**TASK TO COMPLETE:** Please copy out the lines of the data starting at the line containing "shorter than white" and ending at the line containing "Question: From the image's perspective, is transparent", word for word.

[INPUT Boundary: Start]

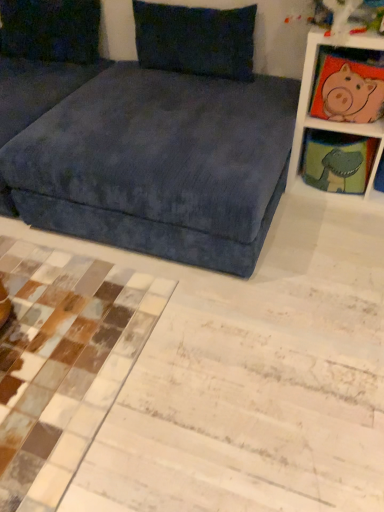
Question: Considering the relative positions of velvet dark blue pillow at upper left, which is counted as the 2th pillow, starting from the right, and velvet blue studio couch at upper center in the image provided, is velvet dark blue pillow at upper left, which is counted as the 2th pillow, starting from the right, in front of velvet blue studio couch at upper center?

Choices:
 (A) yes
 (B) no

Answer: (B)

Question: Does velvet dark blue pillow at upper left, which is counted as the 2th pillow, starting from the right, have a lesser height compared to velvet blue studio couch at upper center?

Choices:
 (A) no
 (B) yes

Answer: (B)

Question: Can you confirm if velvet dark blue pillow at upper left, which is counted as the 2th pillow, starting from the right, is smaller than velvet blue studio couch at upper center?

Choices:
 (A) no
 (B) yes

Answer: (B)

Question: Is velvet dark blue pillow at upper left, which is counted as the 2th pillow, starting from the right, outside of velvet blue studio couch at upper center?

Choices:
 (A) no
 (B) yes

Answer: (A)

Question: Considering the relative sizes of velvet dark blue pillow at upper left, positioned as the 1th pillow in left-to-right order, and velvet blue studio couch at upper center in the image provided, is velvet dark blue pillow at upper left, positioned as the 1th pillow in left-to-right order, taller than velvet blue studio couch at upper center?

Choices:
 (A) no
 (B) yes

Answer: (A)

Question: Can velvet blue studio couch at upper center be found inside velvet dark blue pillow at upper left, which is counted as the 2th pillow, starting from the right?

Choices:
 (A) no
 (B) yes

Answer: (A)

Question: Could you tell me if white wood shelf at upper right, placed as the first shelf when sorted from top to bottom, is turned towards velvet blue studio couch at upper center?

Choices:
 (A) no
 (B) yes

Answer: (A)

Question: Considering the relative positions of white wood shelf at upper right, marked as the second shelf in a bottom-to-top arrangement, and velvet blue studio couch at upper center in the image provided, is white wood shelf at upper right, marked as the second shelf in a bottom-to-top arrangement, behind velvet blue studio couch at upper center?

Choices:
 (A) no
 (B) yes

Answer: (B)

Question: Can you see white wood shelf at upper right, marked as the second shelf in a bottom-to-top arrangement, touching velvet blue studio couch at upper center?

Choices:
 (A) yes
 (B) no

Answer: (B)

Question: From the image's perspective, does white wood shelf at upper right, marked as the second shelf in a bottom-to-top arrangement, appear lower than velvet blue studio couch at upper center?

Choices:
 (A) no
 (B) yes

Answer: (A)

Question: Is white wood shelf at upper right, marked as the second shelf in a bottom-to-top arrangement, wider than velvet blue studio couch at upper center?

Choices:
 (A) no
 (B) yes

Answer: (A)

Question: Is white wood shelf at upper right, placed as the first shelf when sorted from top to bottom, surrounding velvet blue studio couch at upper center?

Choices:
 (A) no
 (B) yes

Answer: (A)

Question: Does velvet blue studio couch at upper center come in front of velvety dark blue pillow at upper center, marked as the 2th pillow in a left-to-right arrangement?

Choices:
 (A) yes
 (B) no

Answer: (A)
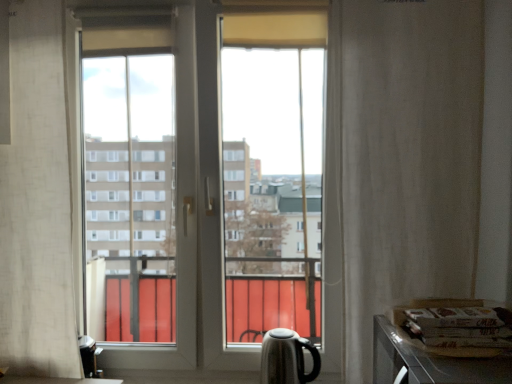
Question: Is white textured curtain at right, the 2th curtain positioned from the left, at the back of transparent glass window at center?

Choices:
 (A) yes
 (B) no

Answer: (B)

Question: Considering the relative sizes of transparent glass window at center and white textured curtain at right, the 2th curtain positioned from the left, in the image provided, is transparent glass window at center thinner than white textured curtain at right, the 2th curtain positioned from the left,?

Choices:
 (A) yes
 (B) no

Answer: (B)

Question: Can you confirm if transparent glass window at center is positioned to the left of white textured curtain at right, the 2th curtain positioned from the left?

Choices:
 (A) no
 (B) yes

Answer: (B)

Question: Considering the relative sizes of transparent glass window at center and white textured curtain at right, the 2th curtain positioned from the left, in the image provided, is transparent glass window at center shorter than white textured curtain at right, the 2th curtain positioned from the left,?

Choices:
 (A) yes
 (B) no

Answer: (B)

Question: Is the depth of transparent glass window at center less than that of white textured curtain at right, which is the first curtain from right to left?

Choices:
 (A) yes
 (B) no

Answer: (B)

Question: From the image's perspective, is transparent glass window at center on top of white textured curtain at right, which is the first curtain from right to left?

Choices:
 (A) no
 (B) yes

Answer: (A)

Question: Does transparent glass window at center appear on the right side of black glossy kettle at lower right?

Choices:
 (A) yes
 (B) no

Answer: (B)

Question: Is transparent glass window at center oriented away from black glossy kettle at lower right?

Choices:
 (A) yes
 (B) no

Answer: (A)

Question: Would you consider transparent glass window at center to be distant from black glossy kettle at lower right?

Choices:
 (A) yes
 (B) no

Answer: (B)

Question: Are transparent glass window at center and black glossy kettle at lower right beside each other?

Choices:
 (A) yes
 (B) no

Answer: (B)

Question: Considering the relative sizes of transparent glass window at center and black glossy kettle at lower right in the image provided, is transparent glass window at center shorter than black glossy kettle at lower right?

Choices:
 (A) yes
 (B) no

Answer: (B)

Question: Does transparent glass window at center have a smaller size compared to black glossy kettle at lower right?

Choices:
 (A) yes
 (B) no

Answer: (B)

Question: Can black glossy kettle at lower right be found inside white textured curtain at right, the 2th curtain positioned from the left?

Choices:
 (A) no
 (B) yes

Answer: (A)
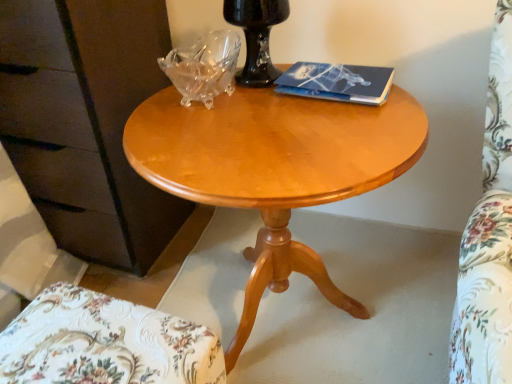
You are a GUI agent. You are given a task and a screenshot of the screen. Output one action in this format:
    pyautogui.click(x=<x>, y=<y>)
    Task: Click on the vacant region above white floral fabric chair at lower left (from a real-world perspective)
    The width and height of the screenshot is (512, 384).
    Given the screenshot: What is the action you would take?
    pyautogui.click(x=87, y=347)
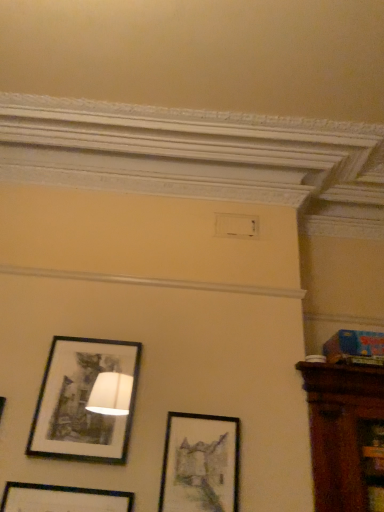
Question: From their relative heights in the image, would you say matte black picture frame at center, which ranks as the 1th picture frame in right-to-left order, is taller or shorter than black matte picture frame at upper left, placed as the 2th picture frame when sorted from right to left?

Choices:
 (A) tall
 (B) short

Answer: (B)

Question: Do you think matte black picture frame at center, which is the 2th picture frame in left-to-right order, is within black matte picture frame at upper left, acting as the 1th picture frame starting from the left, or outside of it?

Choices:
 (A) outside
 (B) inside

Answer: (A)

Question: From the image's perspective, relative to black matte picture frame at upper left, placed as the 2th picture frame when sorted from right to left, is matte black picture frame at center, which is the 2th picture frame in left-to-right order, above or below?

Choices:
 (A) below
 (B) above

Answer: (A)

Question: In terms of width, does black matte picture frame at upper left, placed as the 2th picture frame when sorted from right to left, look wider or thinner when compared to matte black picture frame at center, which is the 2th picture frame in left-to-right order?

Choices:
 (A) wide
 (B) thin

Answer: (A)

Question: From a real-world perspective, relative to matte black picture frame at center, which is the 2th picture frame in left-to-right order, is black matte picture frame at upper left, placed as the 2th picture frame when sorted from right to left, vertically above or below?

Choices:
 (A) below
 (B) above

Answer: (B)

Question: Is point (x=46, y=385) closer or farther from the camera than point (x=238, y=440)?

Choices:
 (A) farther
 (B) closer

Answer: (A)

Question: Is black matte picture frame at upper left, acting as the 1th picture frame starting from the left, spatially inside matte black picture frame at center, which ranks as the 1th picture frame in right-to-left order, or outside of it?

Choices:
 (A) inside
 (B) outside

Answer: (B)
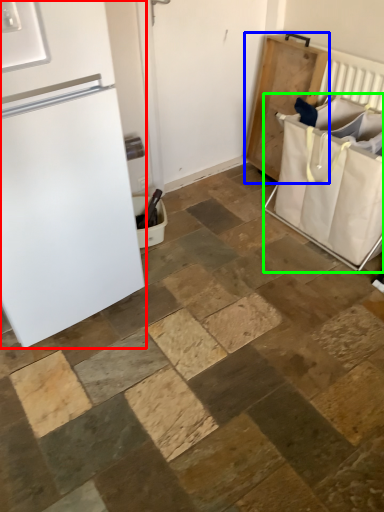
Question: Estimate the real-world distances between objects in this image. Which object is farther from refrigerator (highlighted by a red box), changing table (highlighted by a blue box) or laundry basket (highlighted by a green box)?

Choices:
 (A) changing table
 (B) laundry basket

Answer: (A)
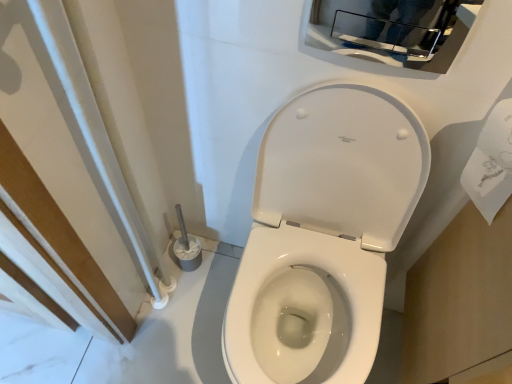
Question: Does glossy chrome medicine cabinet at upper center have a greater width compared to white glossy toilet at center?

Choices:
 (A) no
 (B) yes

Answer: (A)

Question: Is glossy chrome medicine cabinet at upper center touching white glossy toilet at center?

Choices:
 (A) no
 (B) yes

Answer: (A)

Question: Does glossy chrome medicine cabinet at upper center have a smaller size compared to white glossy toilet at center?

Choices:
 (A) yes
 (B) no

Answer: (A)

Question: Is glossy chrome medicine cabinet at upper center aimed at white glossy toilet at center?

Choices:
 (A) no
 (B) yes

Answer: (A)

Question: Does glossy chrome medicine cabinet at upper center come behind white glossy toilet at center?

Choices:
 (A) no
 (B) yes

Answer: (B)

Question: From a real-world perspective, does glossy chrome medicine cabinet at upper center stand above white glossy toilet at center?

Choices:
 (A) yes
 (B) no

Answer: (A)

Question: Is the depth of white paper towel at right greater than that of white glossy toilet at center?

Choices:
 (A) no
 (B) yes

Answer: (B)

Question: Can you confirm if white paper towel at right is positioned to the left of white glossy toilet at center?

Choices:
 (A) no
 (B) yes

Answer: (A)

Question: From the image's perspective, is white paper towel at right located beneath white glossy toilet at center?

Choices:
 (A) yes
 (B) no

Answer: (B)

Question: Is white paper towel at right positioned with its back to white glossy toilet at center?

Choices:
 (A) no
 (B) yes

Answer: (A)

Question: Is white paper towel at right completely or partially outside of white glossy toilet at center?

Choices:
 (A) yes
 (B) no

Answer: (A)

Question: Considering the relative sizes of white paper towel at right and white glossy toilet at center in the image provided, is white paper towel at right bigger than white glossy toilet at center?

Choices:
 (A) yes
 (B) no

Answer: (B)

Question: Is white glossy toilet at center next to glossy chrome medicine cabinet at upper center and touching it?

Choices:
 (A) yes
 (B) no

Answer: (B)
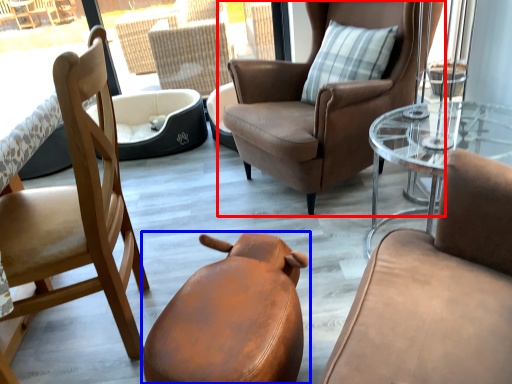
Question: Among these objects, which one is nearest to the camera, chair (highlighted by a red box) or chair (highlighted by a blue box)?

Choices:
 (A) chair
 (B) chair

Answer: (B)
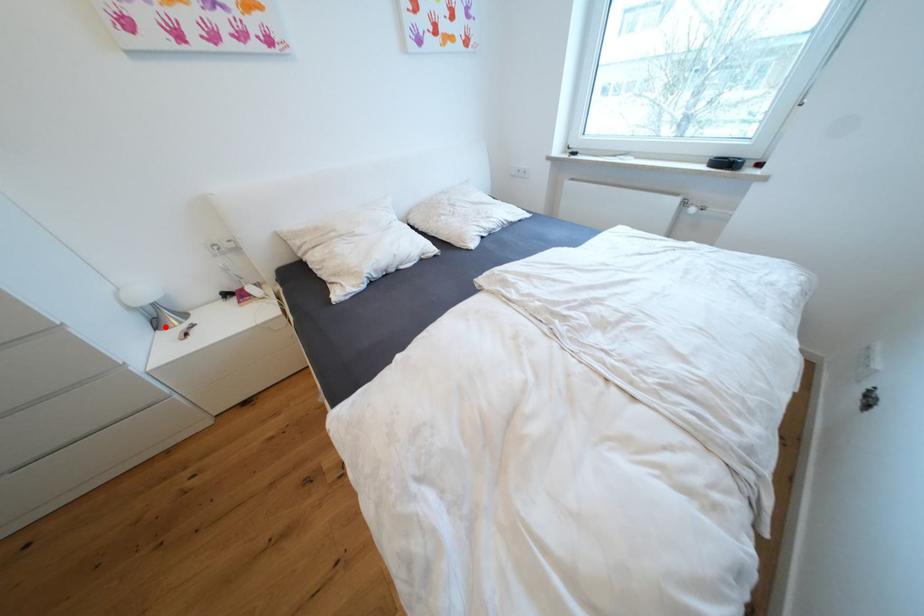
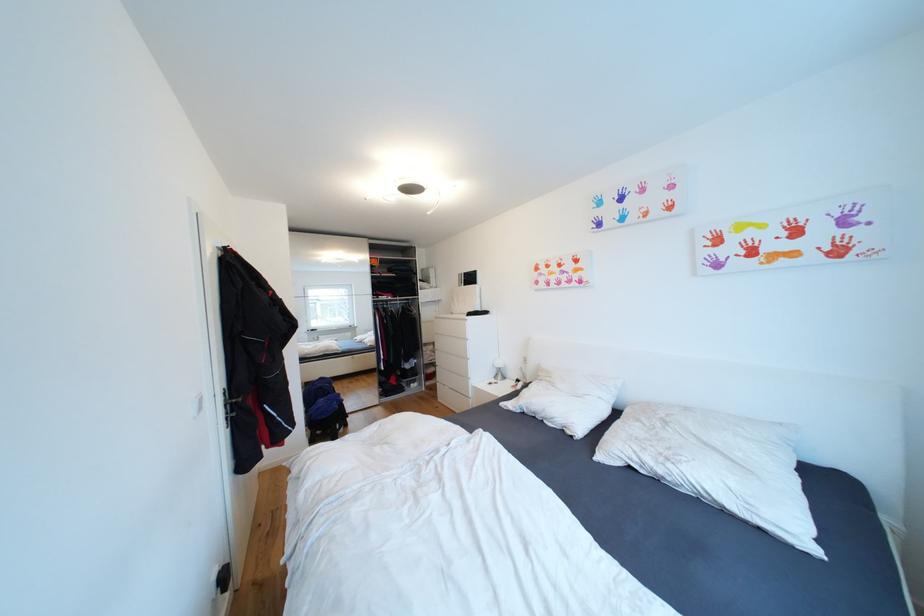
Find the pixel in the second image that matches the highlighted location in the first image.

(503, 378)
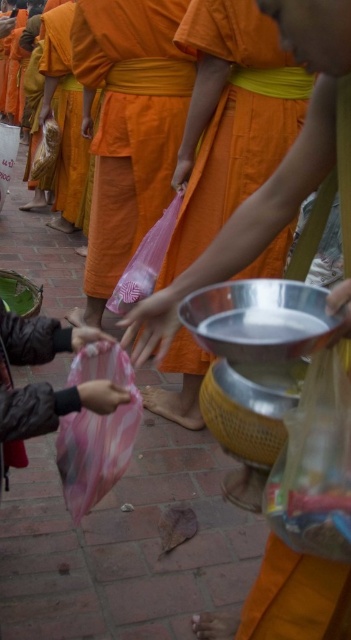
Does smooth plastic bag at center have a larger size compared to pink fabric bag at lower left?

Yes.

Does smooth plastic bag at center have a greater width compared to pink fabric bag at lower left?

No.

Find the location of a particular element. smooth plastic bag at center is located at coordinates (341, 307).

Image resolution: width=351 pixels, height=640 pixels. What are the coordinates of `smooth plastic bag at center` in the screenshot? It's located at (341, 307).

Is point (48, 52) positioned before point (142, 330)?

No.

How far apart are orange cloth at left and pink fabric hand at center?

3.31 meters

Which is in front, point (67, 49) or point (159, 296)?

Point (159, 296) is more forward.

Find the location of a particular element. orange cloth at left is located at coordinates (64, 116).

Which of these two, orange matte/soft robe at center or pink fabric hand at center, stands taller?

orange matte/soft robe at center

Which is below, orange matte/soft robe at center or pink fabric hand at center?

pink fabric hand at center is lower down.

You are a GUI agent. You are given a task and a screenshot of the screen. Output one action in this format:
    pyautogui.click(x=<x>, y=<y>)
    Task: Click on the orange matte/soft robe at center
    This screenshot has width=351, height=640.
    Given the screenshot: What is the action you would take?
    pyautogui.click(x=230, y=120)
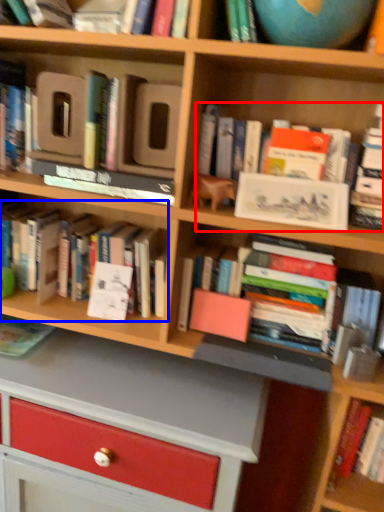
Question: Among these objects, which one is farthest to the camera, book (highlighted by a red box) or book (highlighted by a blue box)?

Choices:
 (A) book
 (B) book

Answer: (B)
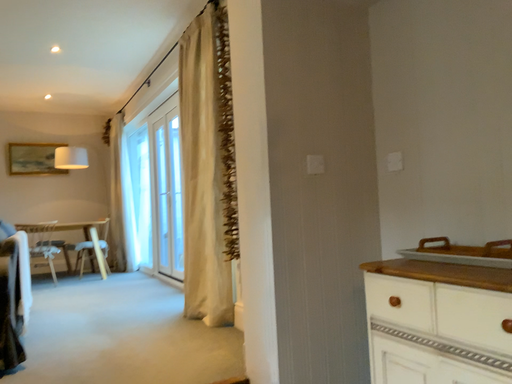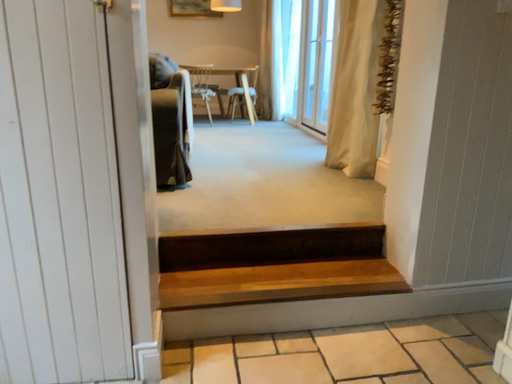
Question: Which way did the camera rotate in the video?

Choices:
 (A) rotated upward
 (B) rotated downward

Answer: (B)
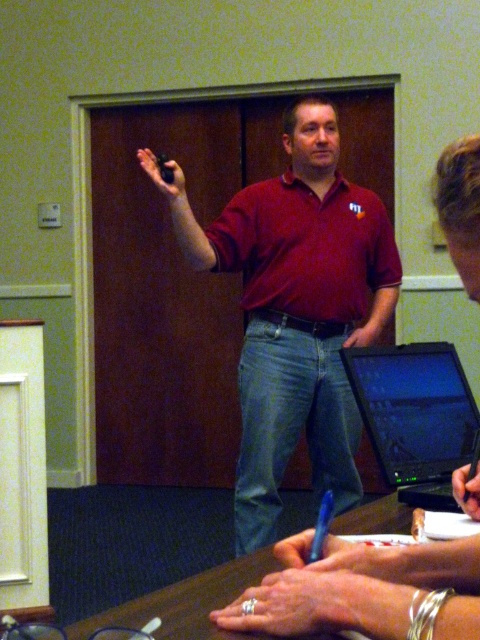
Question: Based on their relative distances, which object is farther from the brown wooden table at lower center?

Choices:
 (A) black glossy laptop at center
 (B) blue plastic pen at lower center

Answer: (A)

Question: Which of these objects is positioned farthest from the matte red shirt at center?

Choices:
 (A) blue plastic pen at lower center
 (B) brown wooden table at lower center

Answer: (B)

Question: Based on their relative distances, which object is farther from the blue plastic pen at lower center?

Choices:
 (A) matte red shirt at center
 (B) brown wooden table at lower center
 (C) black glossy laptop at center

Answer: (A)

Question: Is matte red shirt at center bigger than brown wooden table at lower center?

Choices:
 (A) yes
 (B) no

Answer: (A)

Question: From the image, what is the correct spatial relationship of black glossy laptop at center in relation to blue plastic pen at lower center?

Choices:
 (A) above
 (B) below

Answer: (A)

Question: Is black glossy laptop at center closer to camera compared to brown wooden table at lower center?

Choices:
 (A) no
 (B) yes

Answer: (A)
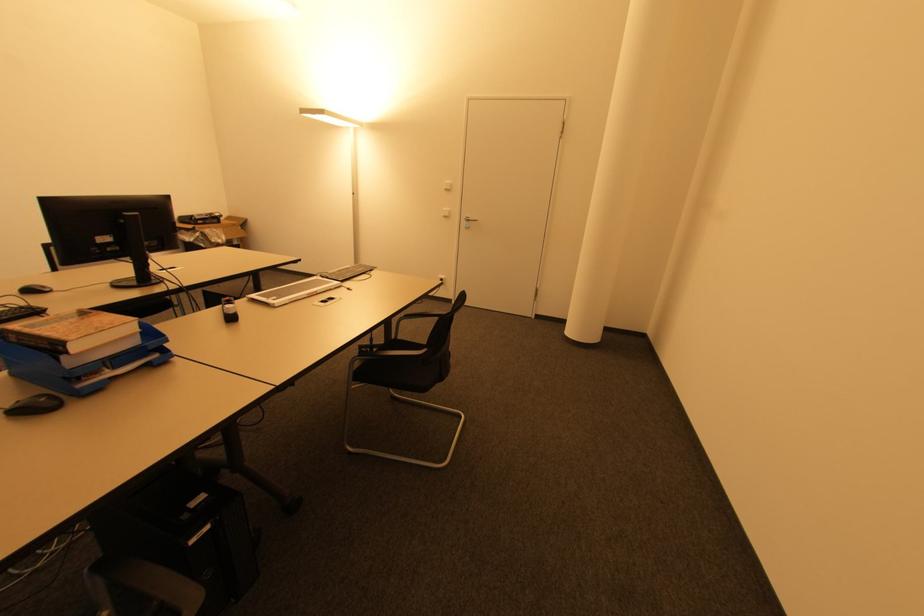
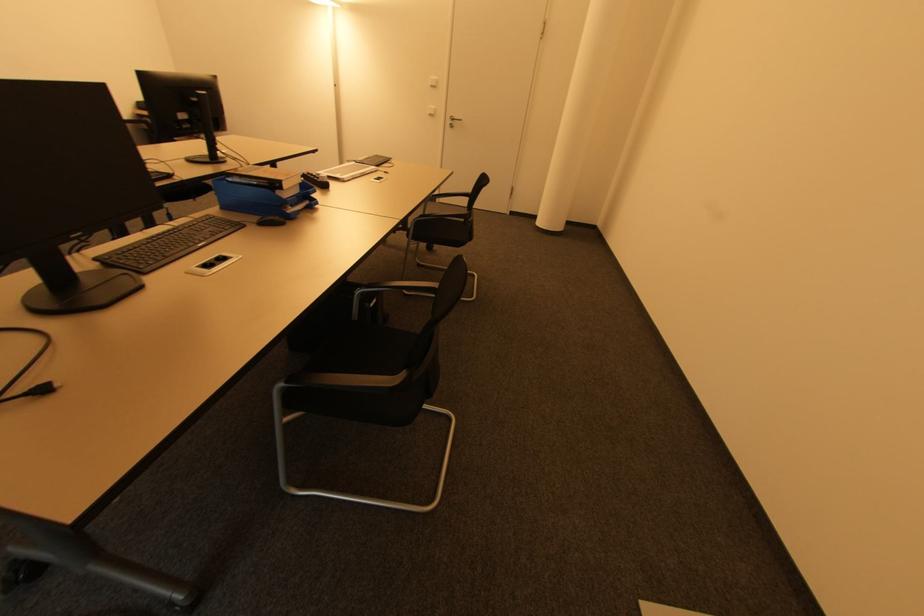
Question: Based on the continuous images, in which direction is the camera rotating? Reply with the corresponding letter.

Choices:
 (A) Left
 (B) Right
 (C) Up
 (D) Down

Answer: (D)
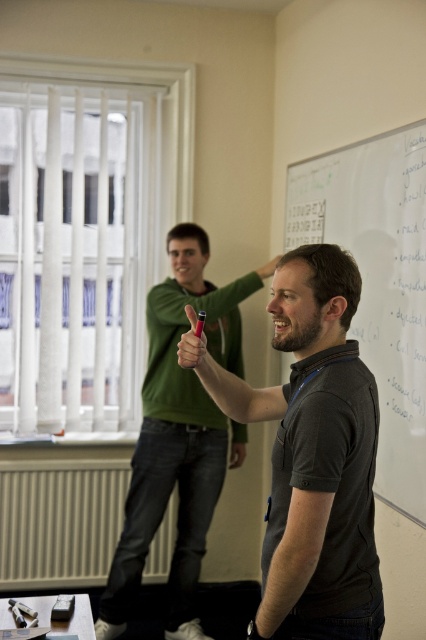
Who is taller, dark gray shirt at center or green matte hoodie at upper left?

With more height is green matte hoodie at upper left.

Who is lower down, dark gray shirt at center or green matte hoodie at upper left?

Result: green matte hoodie at upper left

Does point (371, 570) come behind point (129, 522)?

No, (371, 570) is in front of (129, 522).

Identify the location of dark gray shirt at center. The height and width of the screenshot is (640, 426). (313, 454).

Measure the distance between dark gray shirt at center and camera.

dark gray shirt at center is 1.55 meters from camera.

Who is higher up, dark gray shirt at center or white matte/scratchy whiteboard at upper center?

white matte/scratchy whiteboard at upper center is above.

Is point (342, 563) positioned before point (374, 292)?

That is True.

Locate an element on the screen. dark gray shirt at center is located at coordinates (313, 454).

In the scene shown: Can you confirm if white matte/scratchy whiteboard at upper center is positioned to the left of green matte hoodie at upper left?

In fact, white matte/scratchy whiteboard at upper center is to the right of green matte hoodie at upper left.

Can you confirm if white matte/scratchy whiteboard at upper center is positioned above green matte hoodie at upper left?

Yes.

Which is behind, point (302, 188) or point (203, 452)?

The point (302, 188) is more distant.

Identify the location of white matte/scratchy whiteboard at upper center. This screenshot has width=426, height=640. click(379, 282).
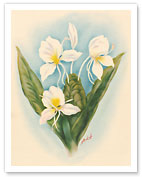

[INPUT Boundary: End]

**SOLUTION FOR THIS PROBLEM:**
Question: Considering the relative sizes of transparent glass window at center and white textured curtain at right, the 2th curtain positioned from the left, in the image provided, is transparent glass window at center shorter than white textured curtain at right, the 2th curtain positioned from the left,?

Choices:
 (A) yes
 (B) no

Answer: (B)

Question: Is the depth of transparent glass window at center less than that of white textured curtain at right, which is the first curtain from right to left?

Choices:
 (A) yes
 (B) no

Answer: (B)

Question: From the image's perspective, is transparent glass window at center on top of white textured curtain at right, which is the first curtain from right to left?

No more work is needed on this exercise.